__WHAT THE TASK REQUIRES__.
Extract every line starting at the line that contains "(429, 139) = (292, 429): red bowl -> none" and ending with the final line of the data, inclusive; give only those lines, word for word.

__DATA__.
+---+

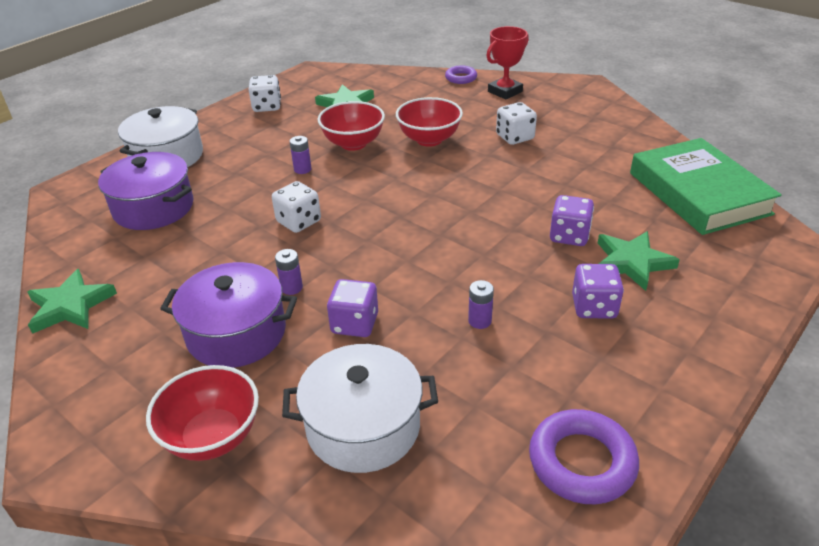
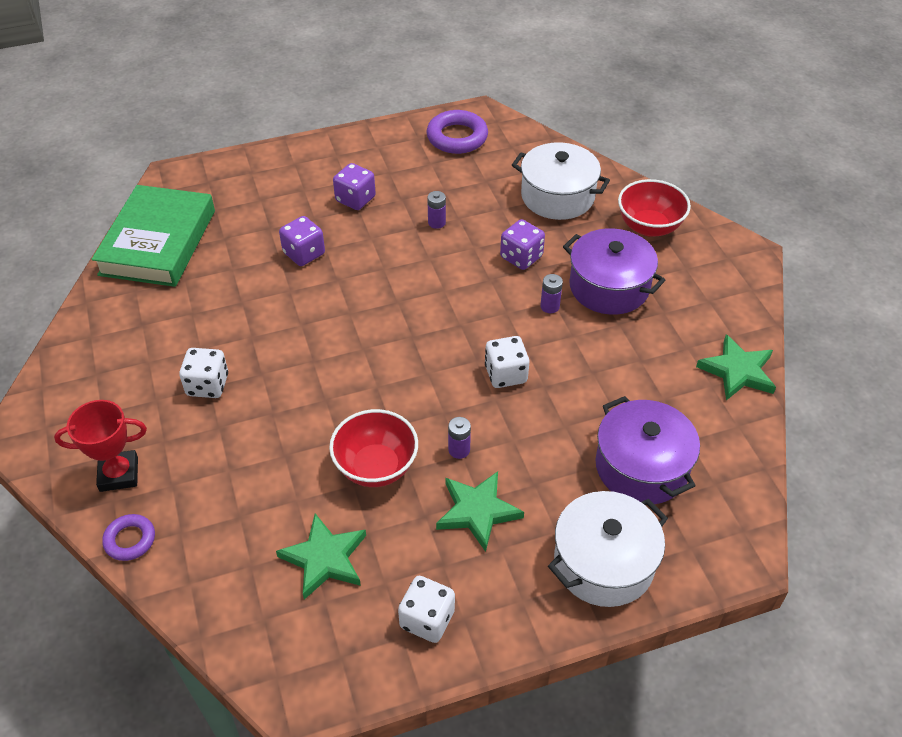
camera: 150 degrees left, 10 degrees up
(429, 139) = (292, 429): red bowl -> none
(632, 262) = (290, 215): green star -> green star (477, 511)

+---+

__RESULT FOR THIS TASK__.
(429, 139) = (292, 429): red bowl -> none
(632, 262) = (290, 215): green star -> green star (477, 511)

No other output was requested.